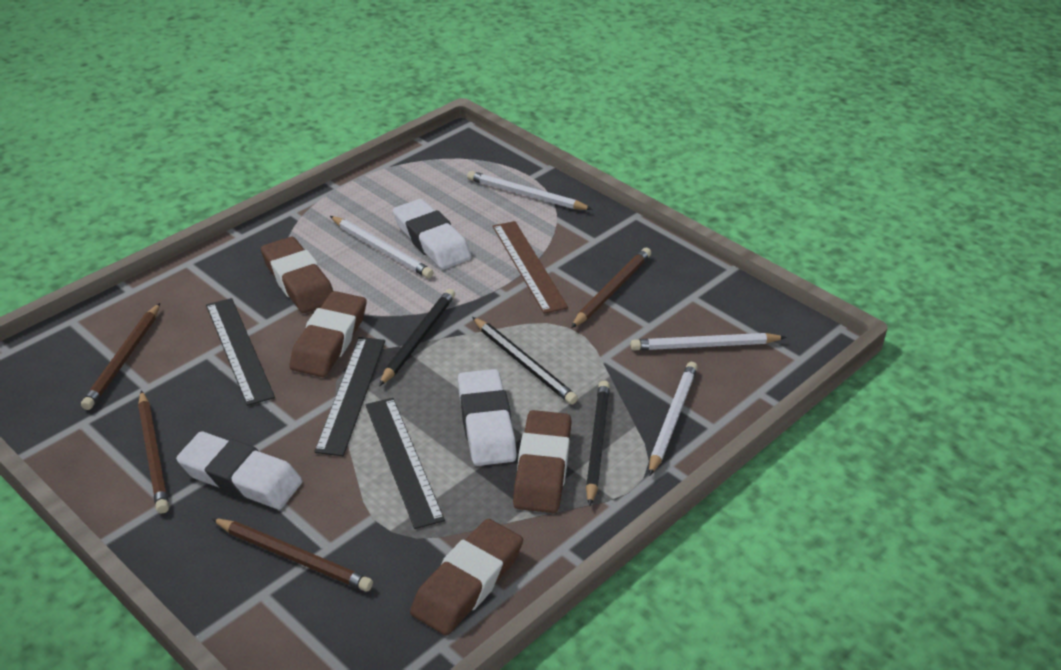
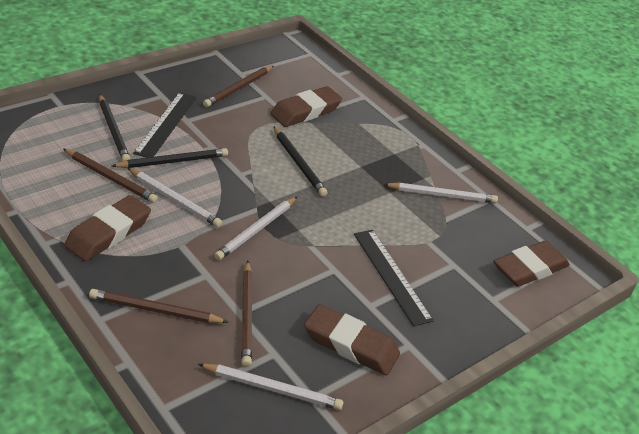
black ruler: 3 -> 2
brown ruler: 1 -> 0
white eraser: 3 -> 0

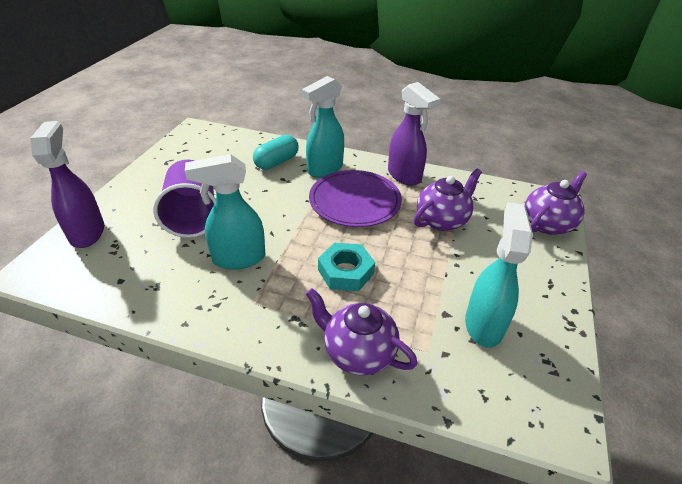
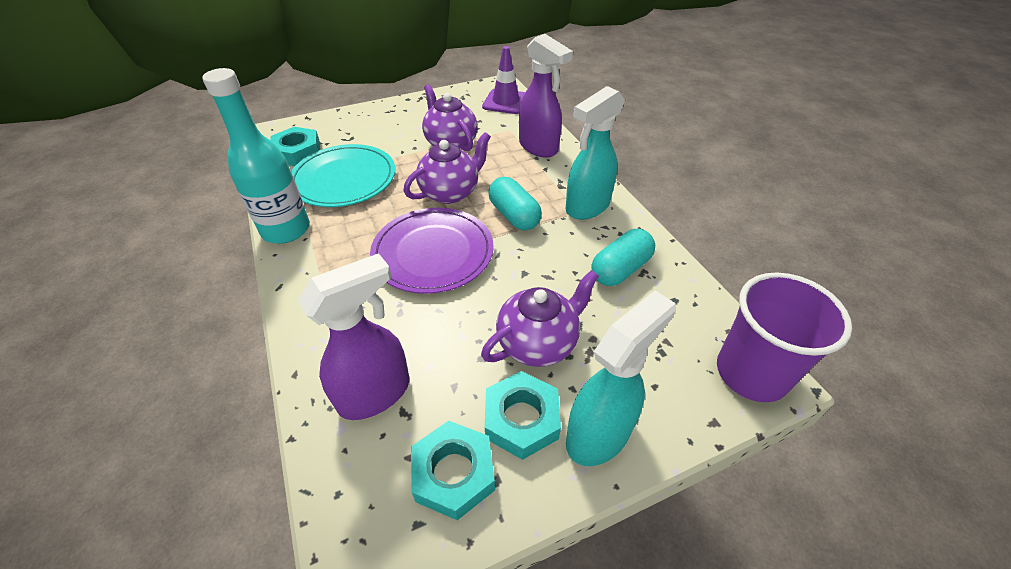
purple traffic cone: 0 -> 1
turquoise bottle: 0 -> 1
turquoise capsule: 1 -> 2
turquoise nut: 1 -> 3
turquoise plate: 0 -> 1
turquoise spray bottle: 3 -> 2

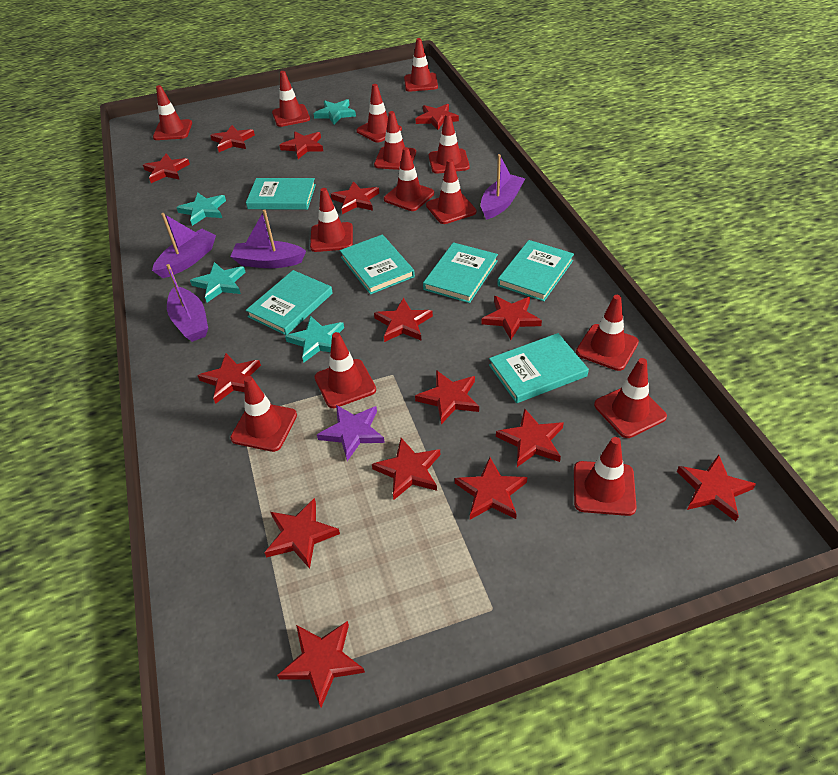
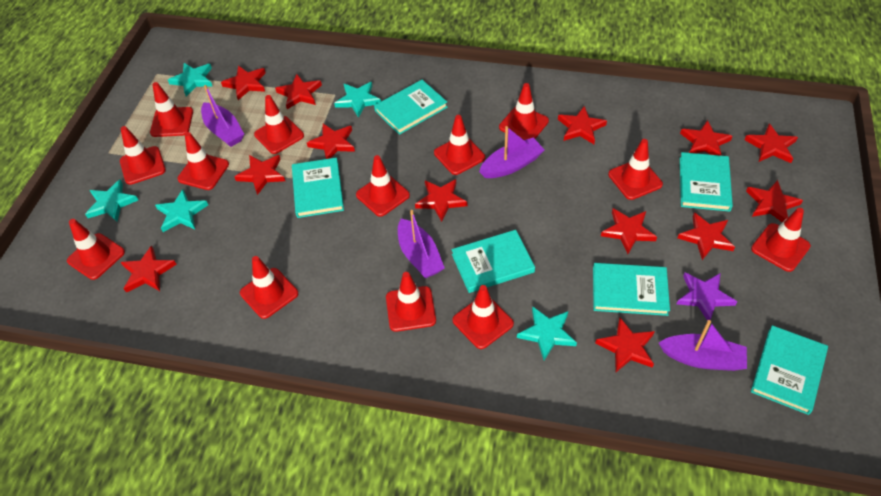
red star: 15 -> 13
red traffic cone: 14 -> 13
turquoise star: 4 -> 5

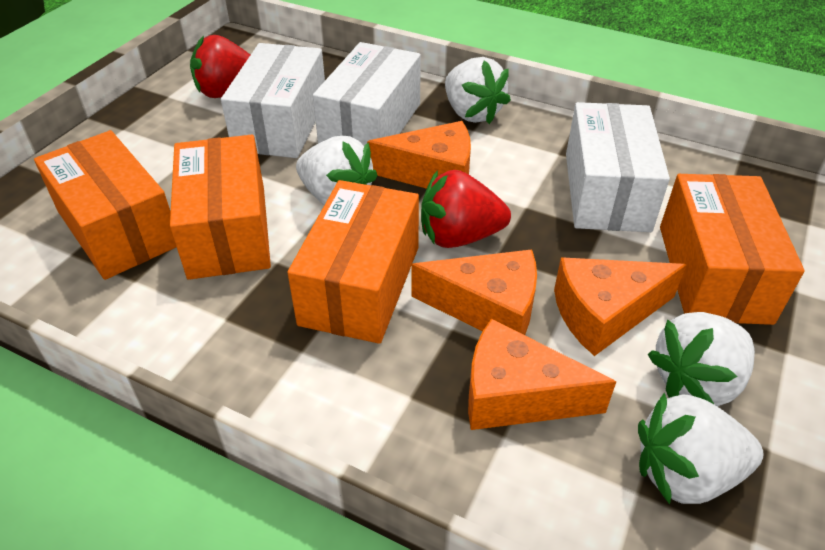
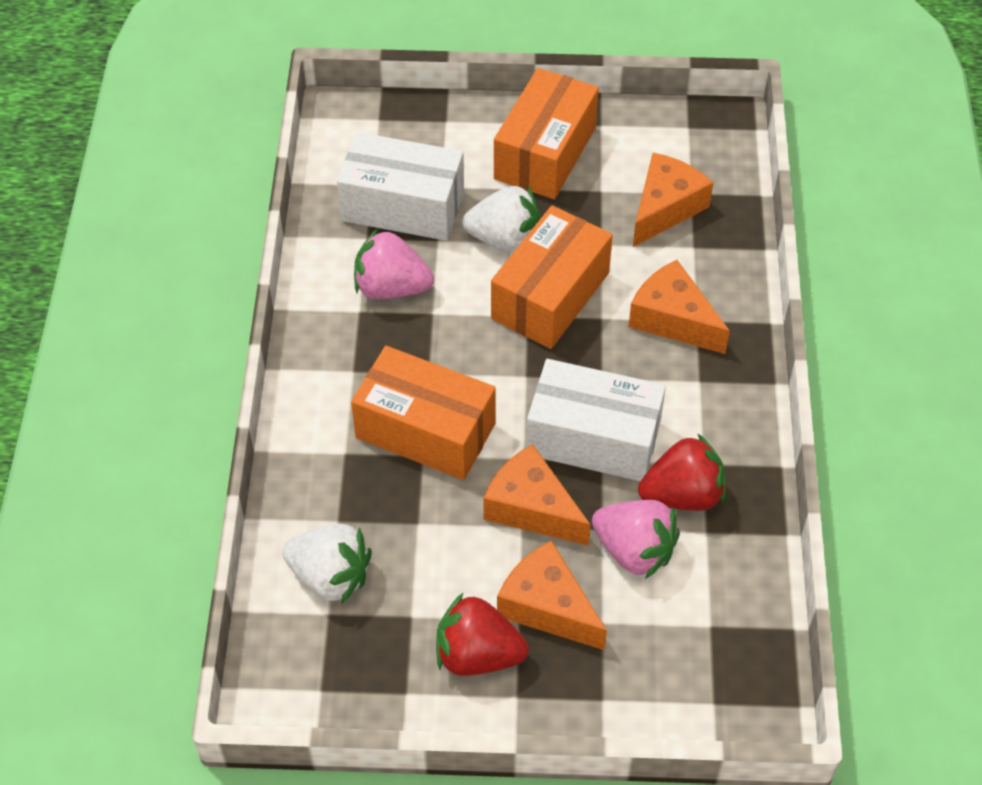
orange box: 4 -> 3
pink strawberry: 0 -> 2
white box: 3 -> 2
white strawberry: 4 -> 2

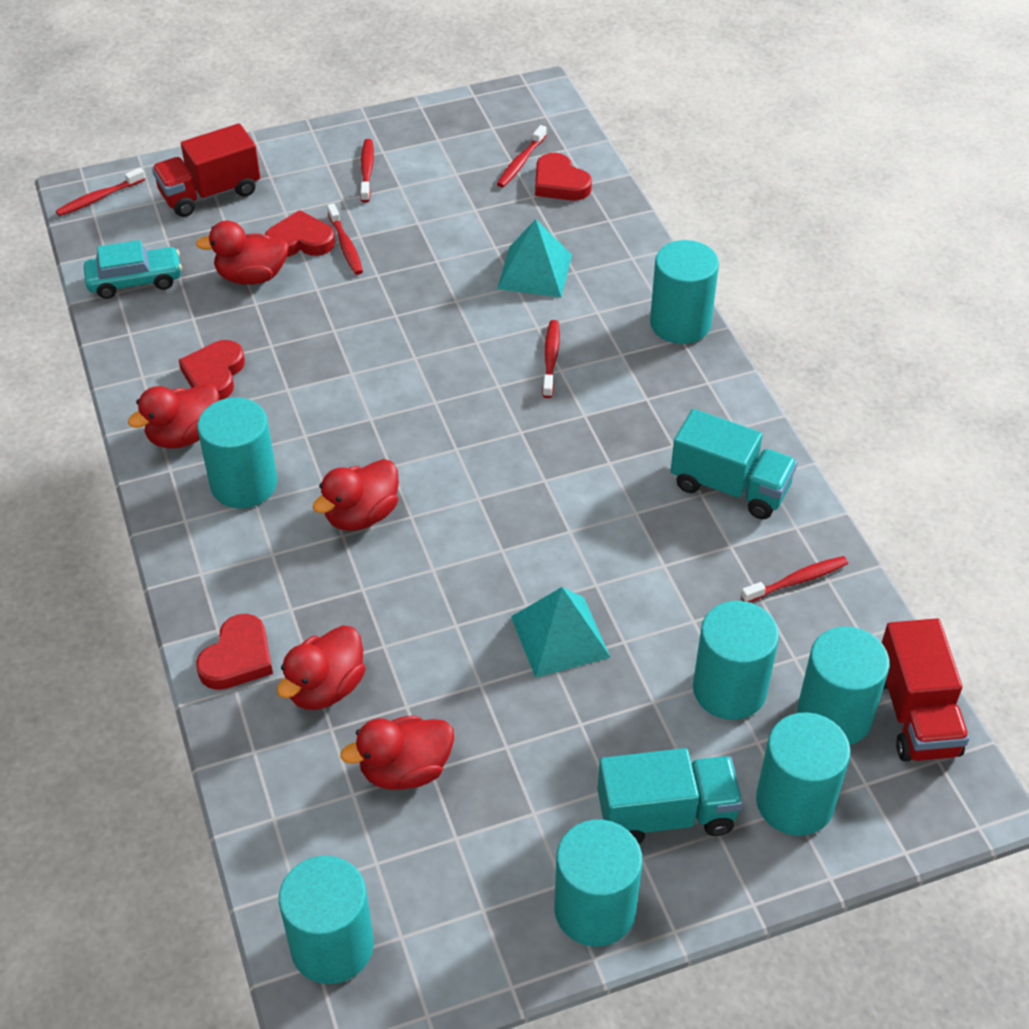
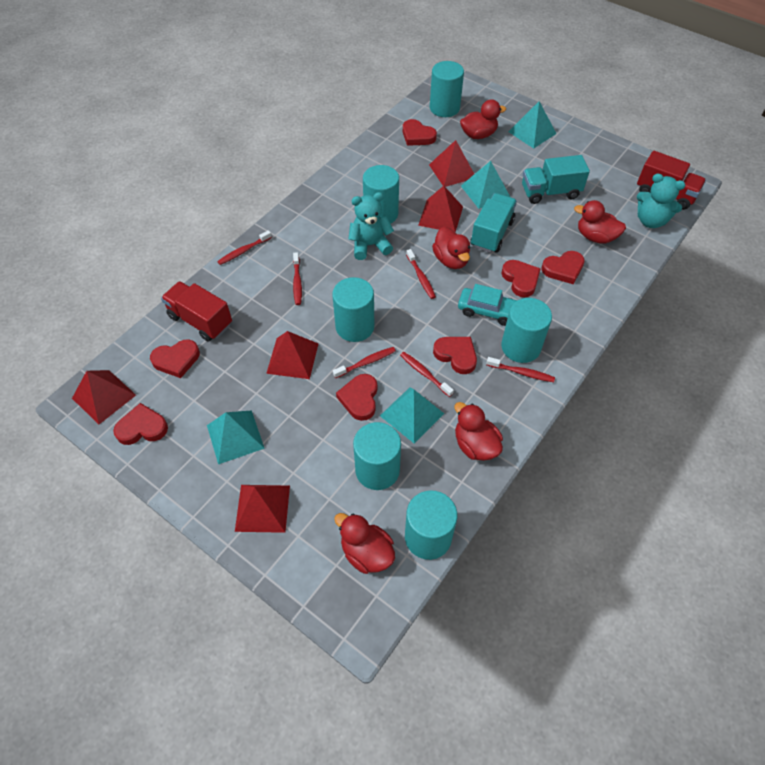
red heart: 4 -> 7
red pyramid: 0 -> 5
turquoise cylinder: 7 -> 6
turquoise pyramid: 2 -> 4
turquoise teddy bear: 0 -> 2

********************

● Work item
Respond with the count of lines above holding the string "strawberry", and leave out everything else.

● Result
2